- _Task requirements_
Copy out the lines of the material below, starting at the line containing "Istanbul: 11:17 -> 1:49" and ending at the line containing "Surabaya: none -> 13:37", with both of those lines included. Reproduce each line without any change.

- _Listed entries_
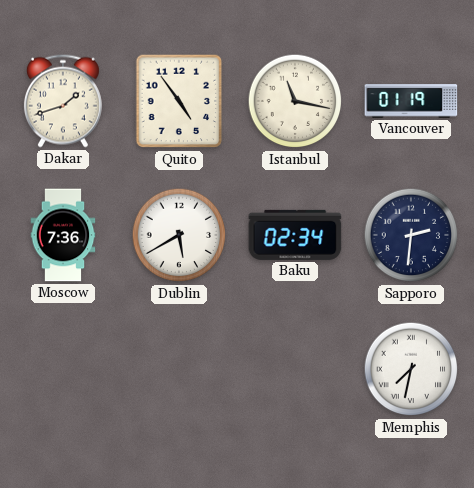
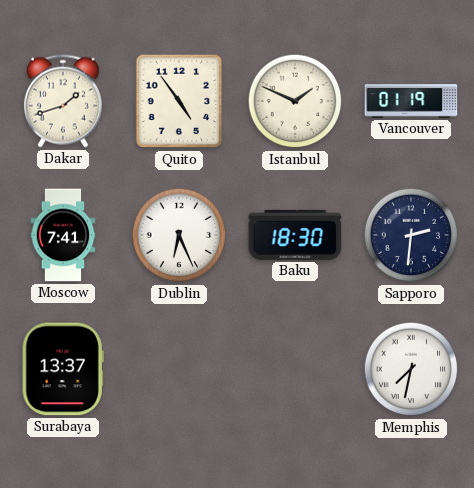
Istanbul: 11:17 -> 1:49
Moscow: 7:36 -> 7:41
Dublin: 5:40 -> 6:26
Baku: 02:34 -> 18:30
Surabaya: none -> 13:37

--

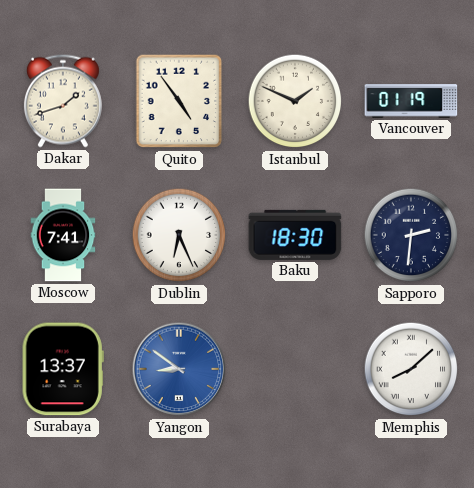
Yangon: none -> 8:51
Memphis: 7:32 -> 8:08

---

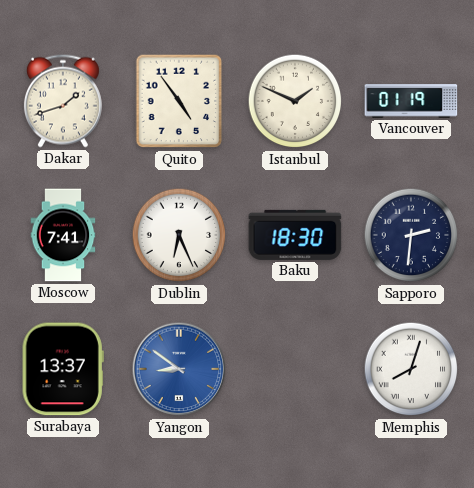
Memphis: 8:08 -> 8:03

- _Expected output_
Istanbul: 11:17 -> 1:49
Moscow: 7:36 -> 7:41
Dublin: 5:40 -> 6:26
Baku: 02:34 -> 18:30
Surabaya: none -> 13:37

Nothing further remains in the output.